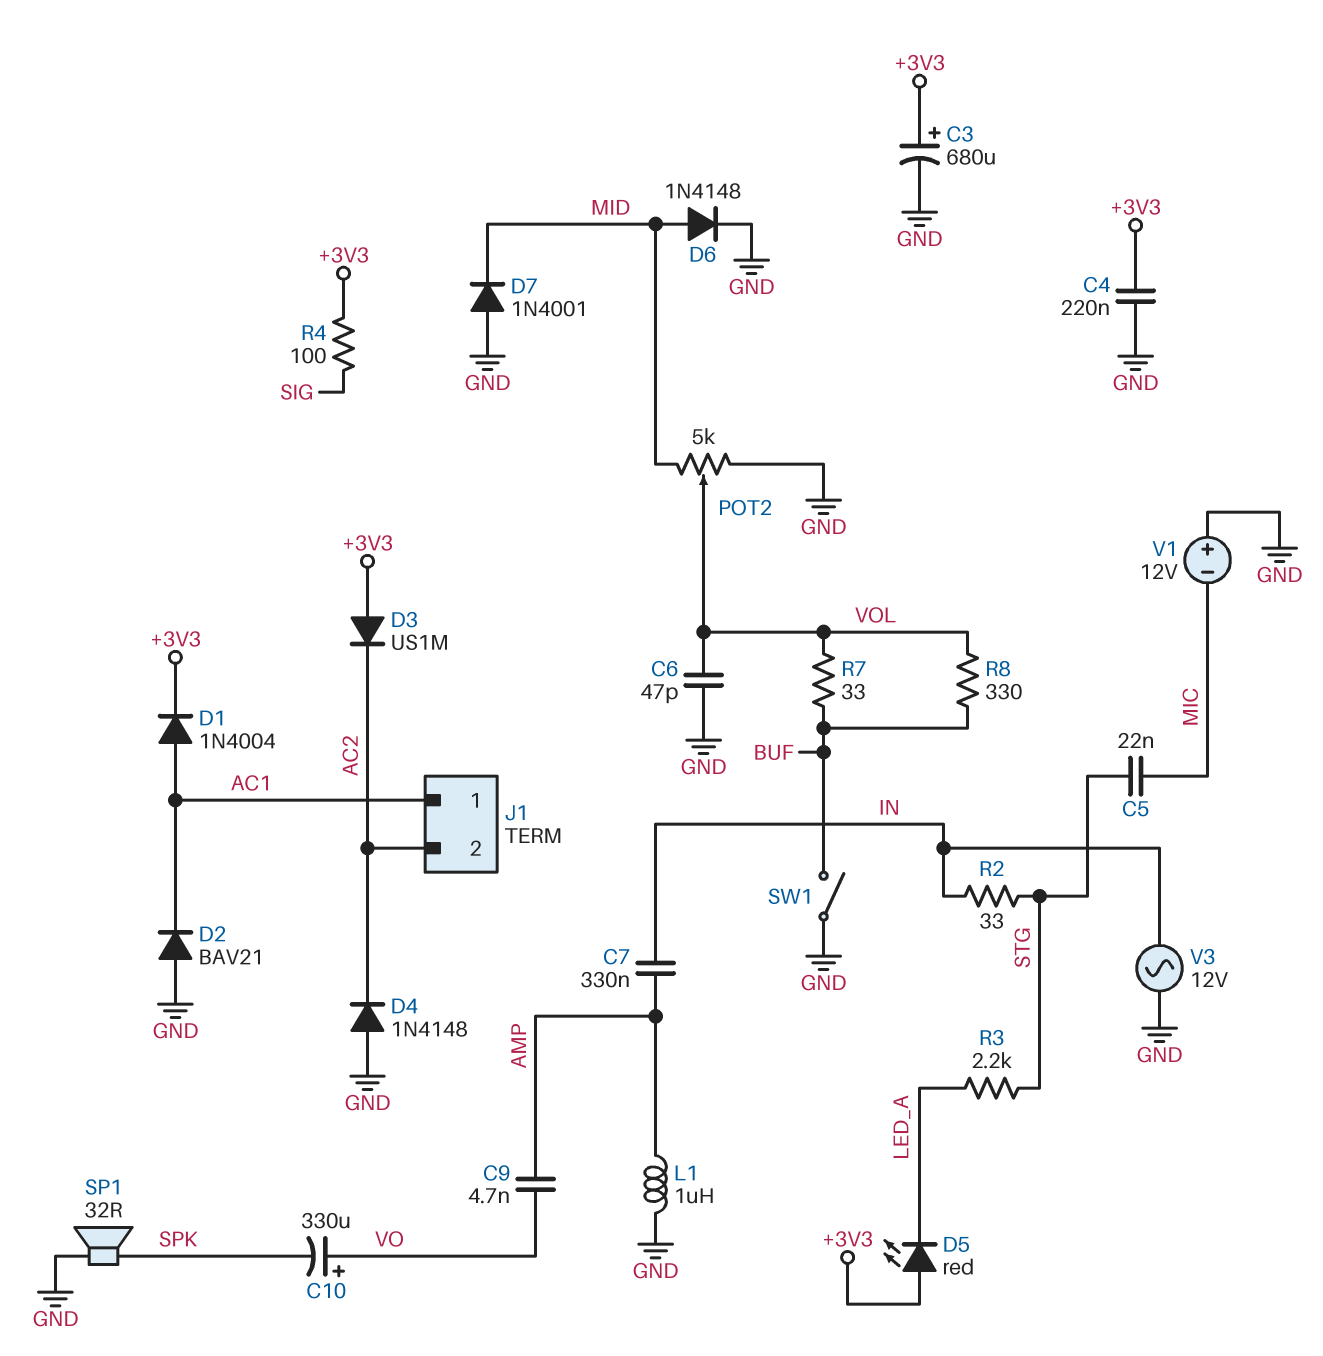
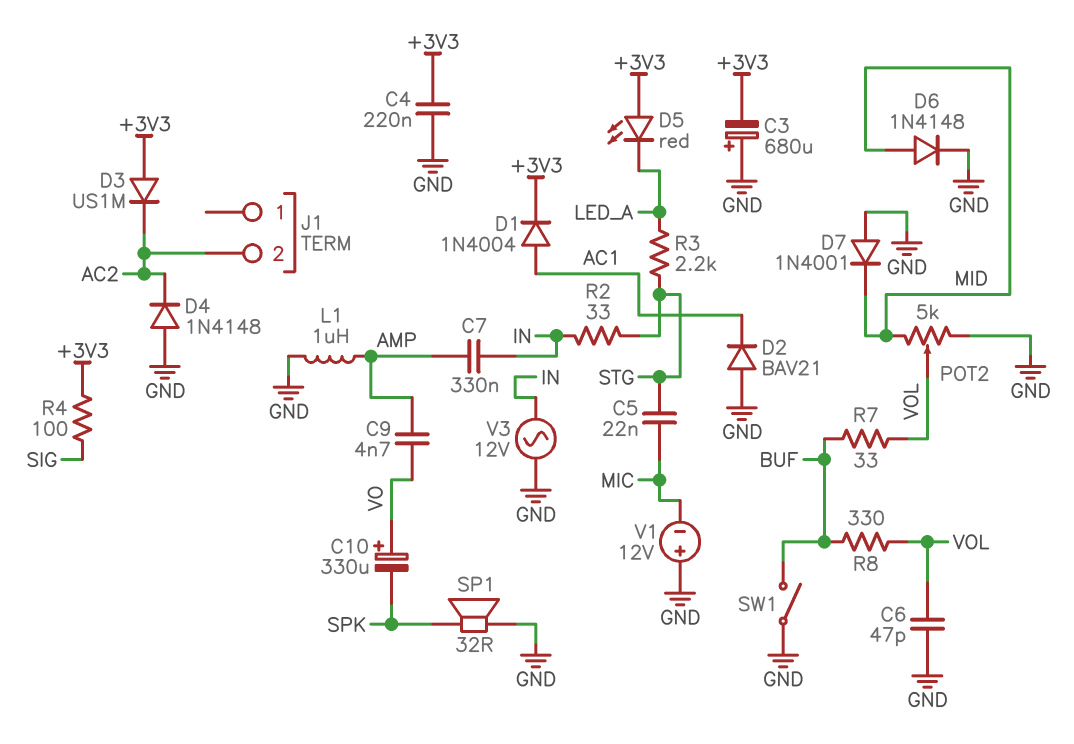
C3: 680uF (plus +3V3, minus GND) -> 680uF (plus GND, minus +3V3)
J1 pin 1: AC1 -> none

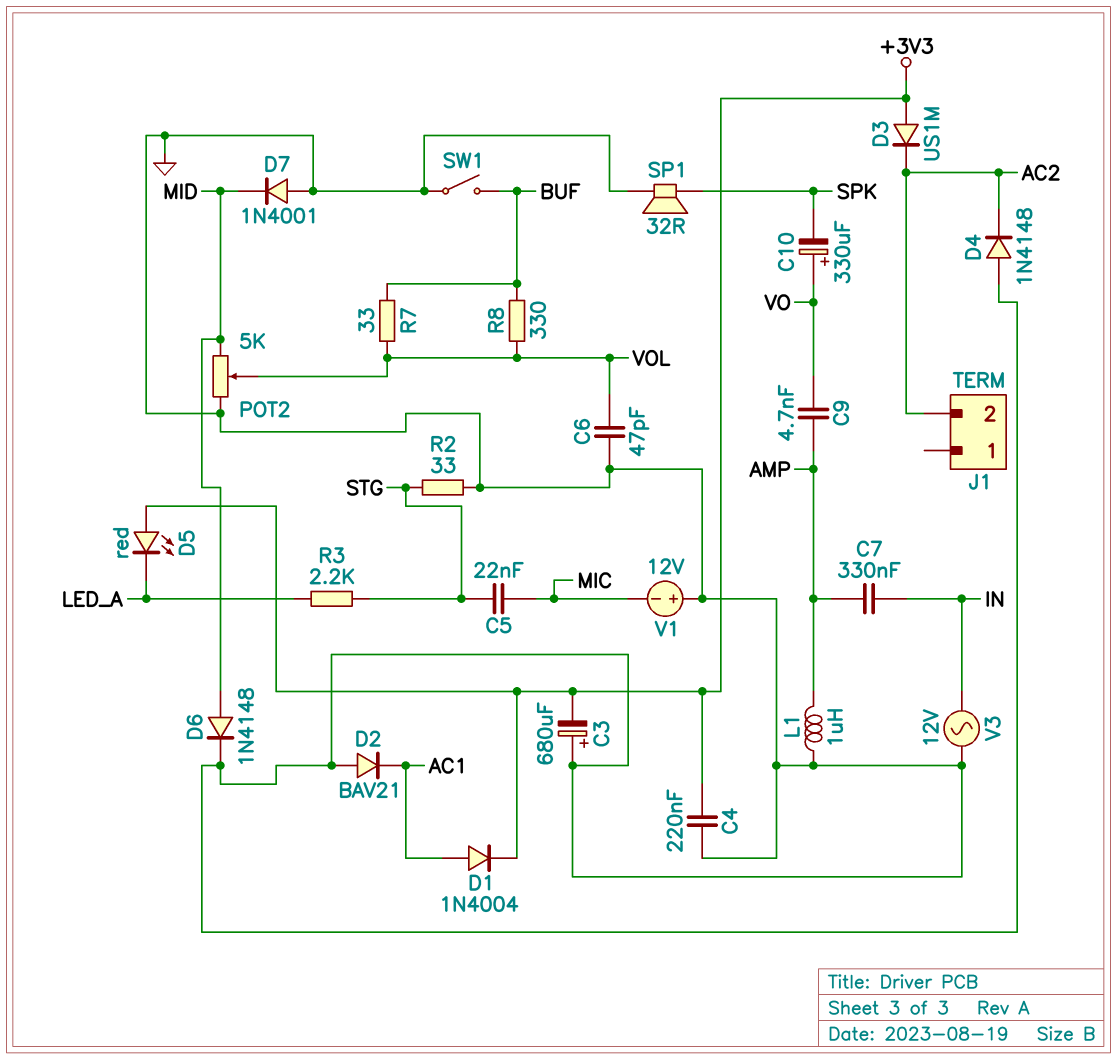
R2: 33 (IN, STG) -> 33 (GND, STG)
R4: 100 (+3V3, SIG) -> none

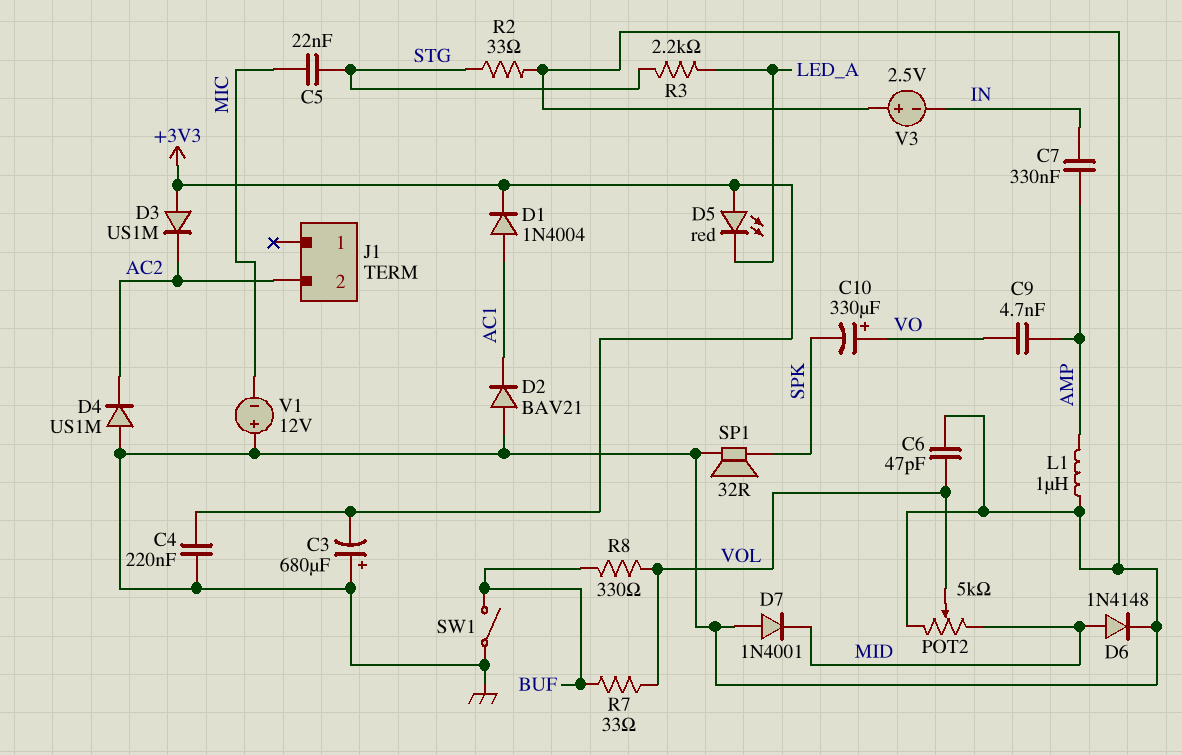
D4: diode 1N4148 (A GND, K AC2) -> diode US1M (A GND, K AC2)
V3: AC 12V (GND, IN) -> 2.5V (plus GND, minus IN)

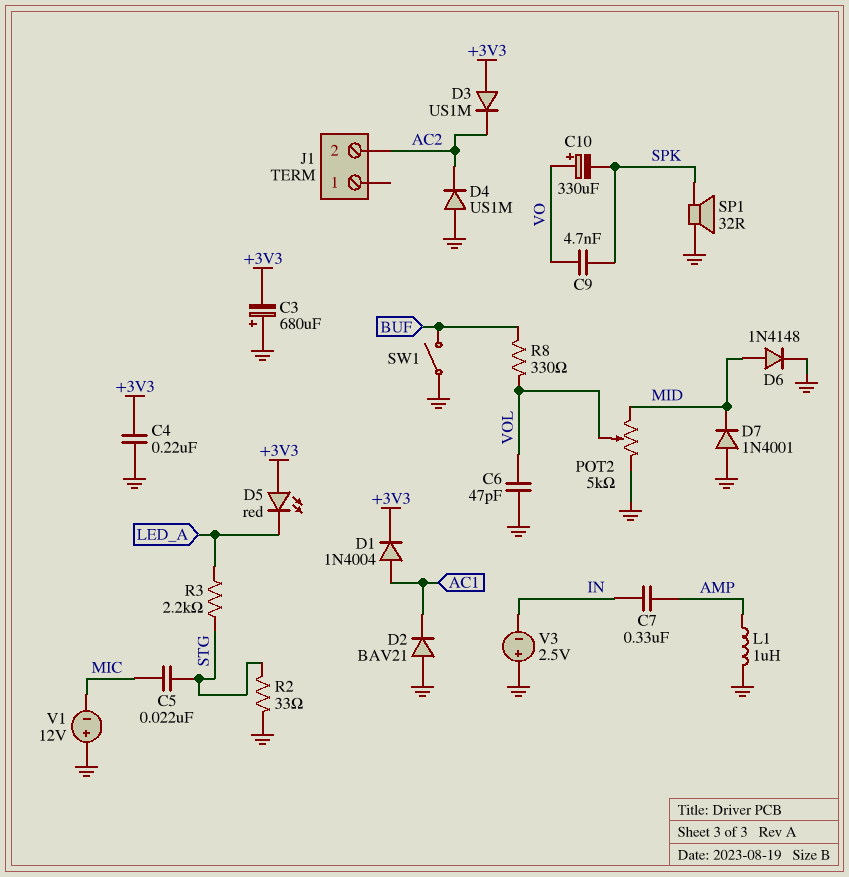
C9: 4.7nF (AMP, VO) -> 4.7nF (SPK, VO)
R7: 33 (BUF, VOL) -> none

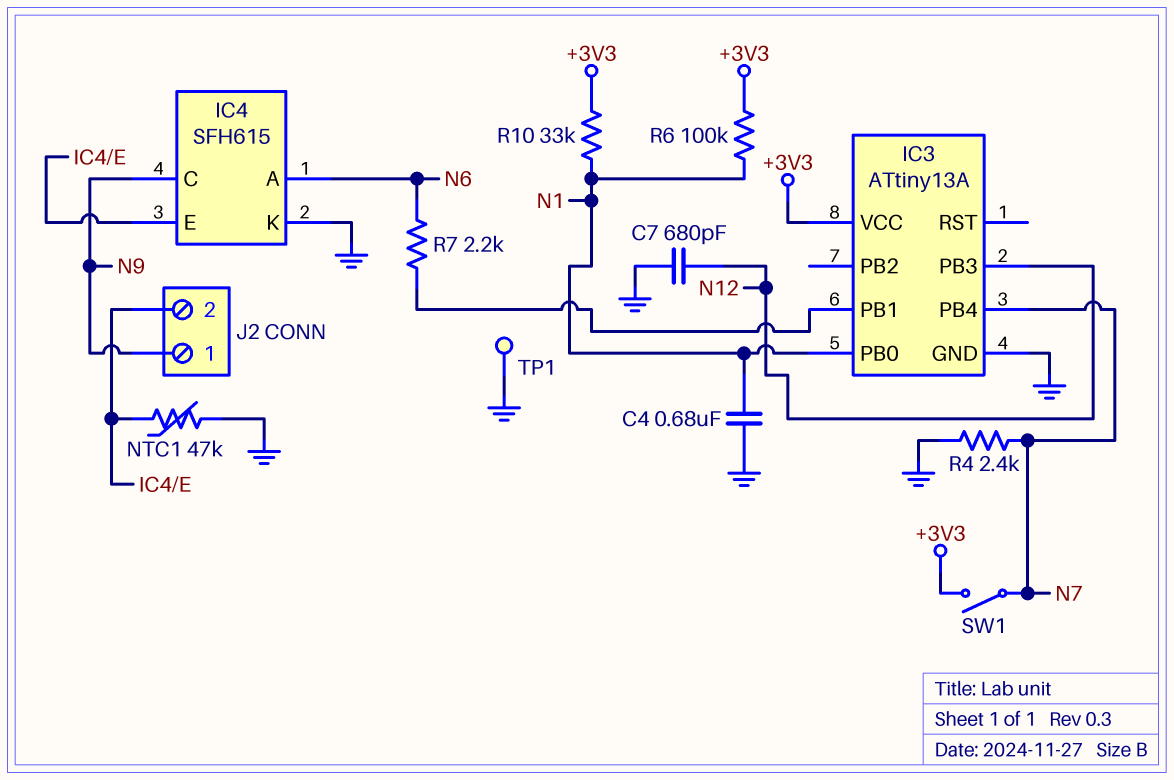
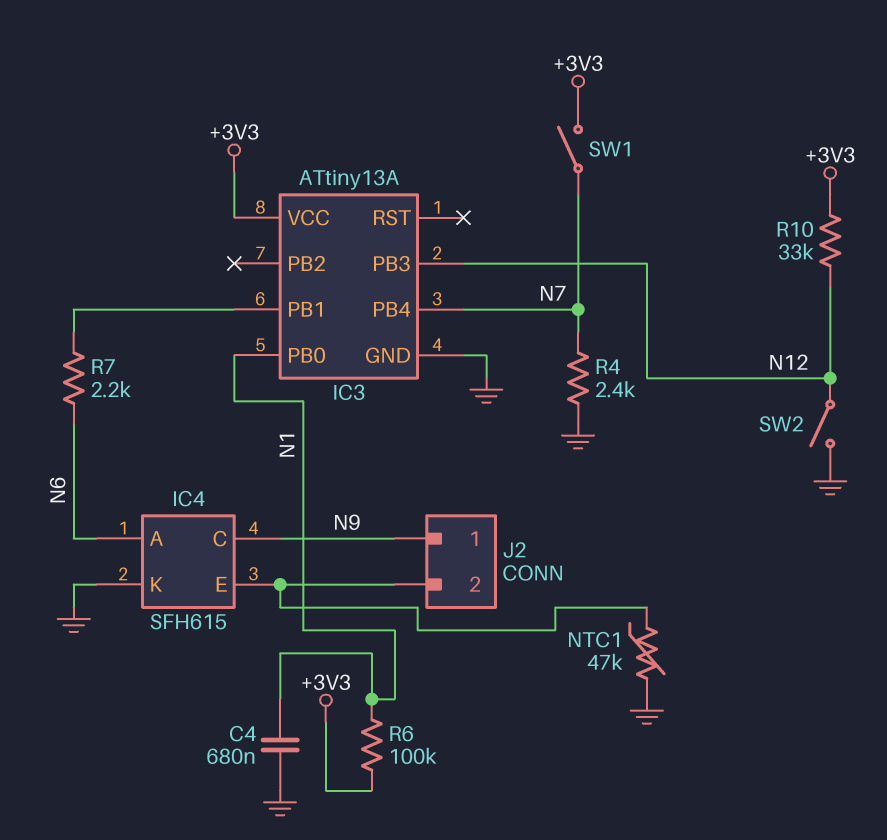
C7: 680pF (GND, N12) -> none
R10: 33k (+3V3, N1) -> 33k (+3V3, N12)
SW2: none -> switch (GND, N12)
TP1: test point (GND) -> none

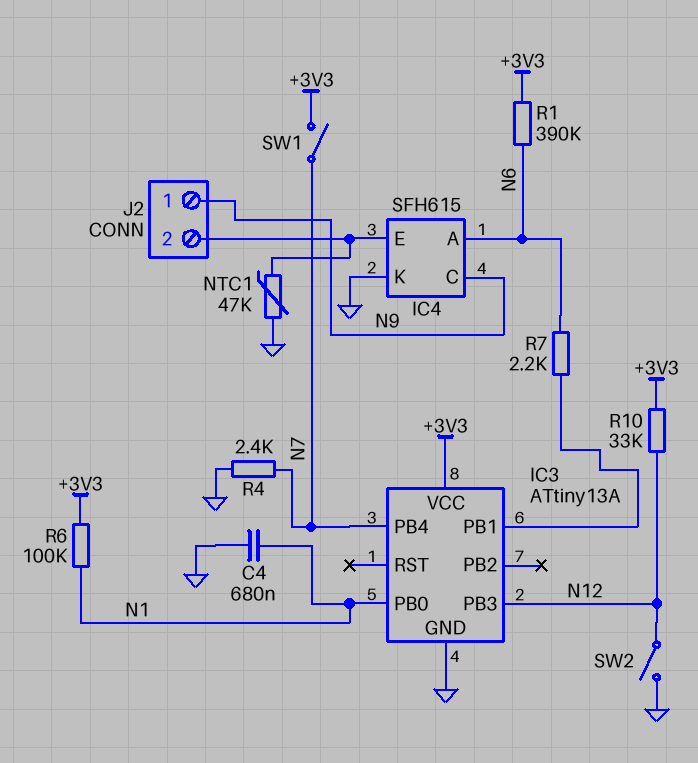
R1: none -> 390k (+3V3, N6)

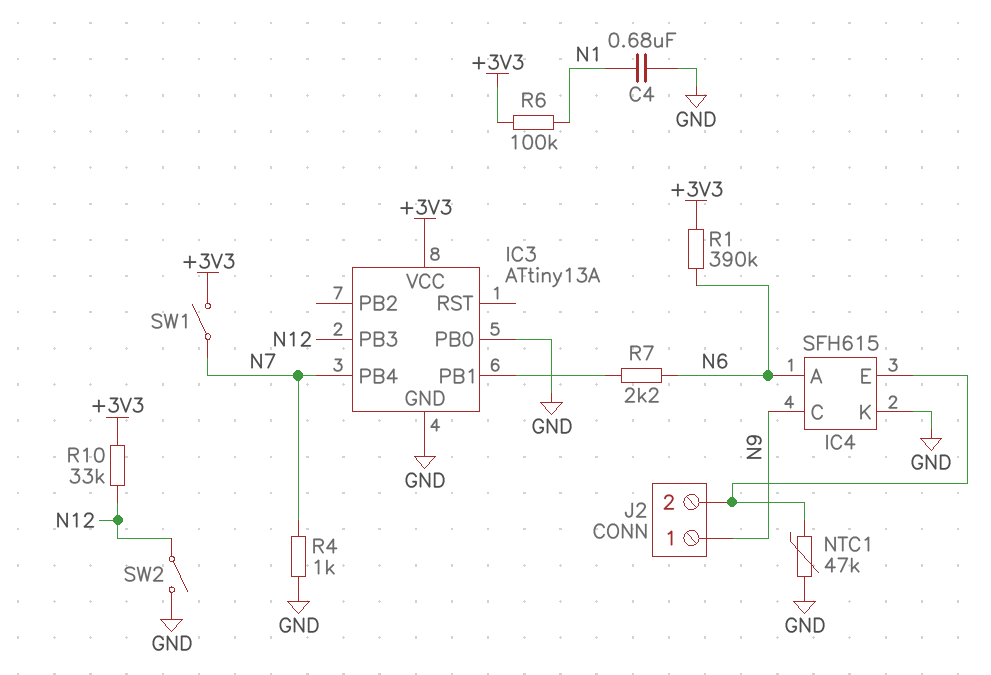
IC3 pin PB0: N1 -> GND
R4: 2.4k (GND, N7) -> 1k (GND, N7)

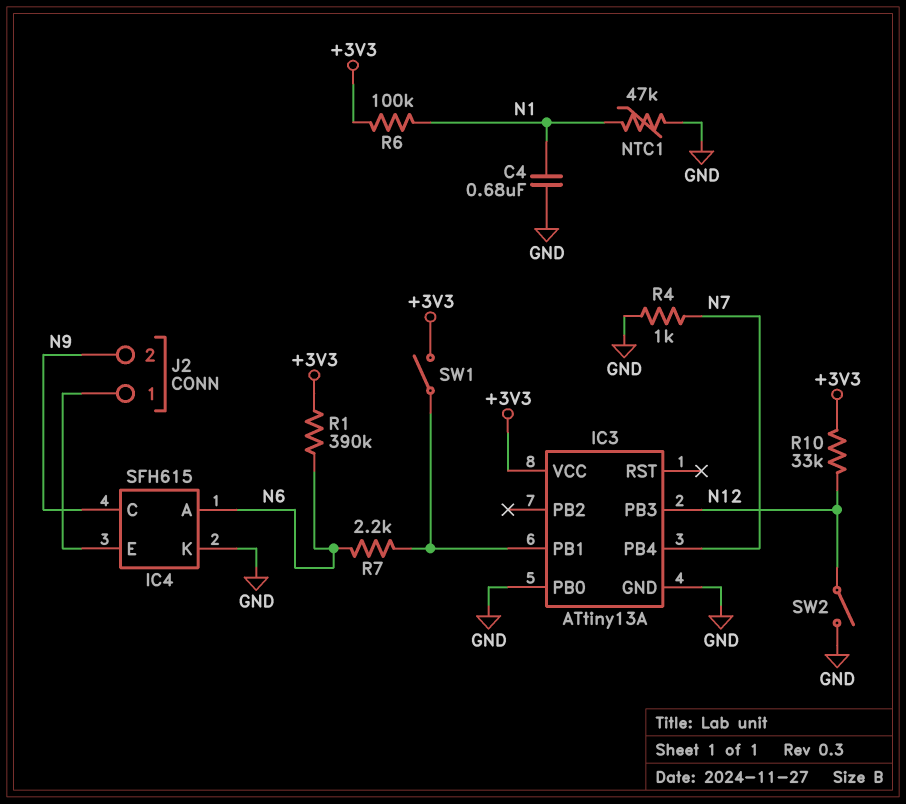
J2 pin 1: N9 -> IC4/E
J2 pin 2: IC4/E -> N9
NTC1: 47k (GND, IC4/E) -> 47k (GND, N1)
SW1: switch (+3V3, N7) -> switch (+3V3, IC3/PB1)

**What you have to do:** Write the material out again exactly. Do not include the pictures.

**Written response:**
C3: 680uF (plus +3V3, minus GND) -> 680uF (plus GND, minus +3V3)
J1 pin 1: AC1 -> none

R2: 33 (IN, STG) -> 33 (GND, STG)
R4: 100 (+3V3, SIG) -> none

D4: diode 1N4148 (A GND, K AC2) -> diode US1M (A GND, K AC2)
V3: AC 12V (GND, IN) -> 2.5V (plus GND, minus IN)

C9: 4.7nF (AMP, VO) -> 4.7nF (SPK, VO)
R7: 33 (BUF, VOL) -> none

C7: 680pF (GND, N12) -> none
R10: 33k (+3V3, N1) -> 33k (+3V3, N12)
SW2: none -> switch (GND, N12)
TP1: test point (GND) -> none

R1: none -> 390k (+3V3, N6)

IC3 pin PB0: N1 -> GND
R4: 2.4k (GND, N7) -> 1k (GND, N7)

J2 pin 1: N9 -> IC4/E
J2 pin 2: IC4/E -> N9
NTC1: 47k (GND, IC4/E) -> 47k (GND, N1)
SW1: switch (+3V3, N7) -> switch (+3V3, IC3/PB1)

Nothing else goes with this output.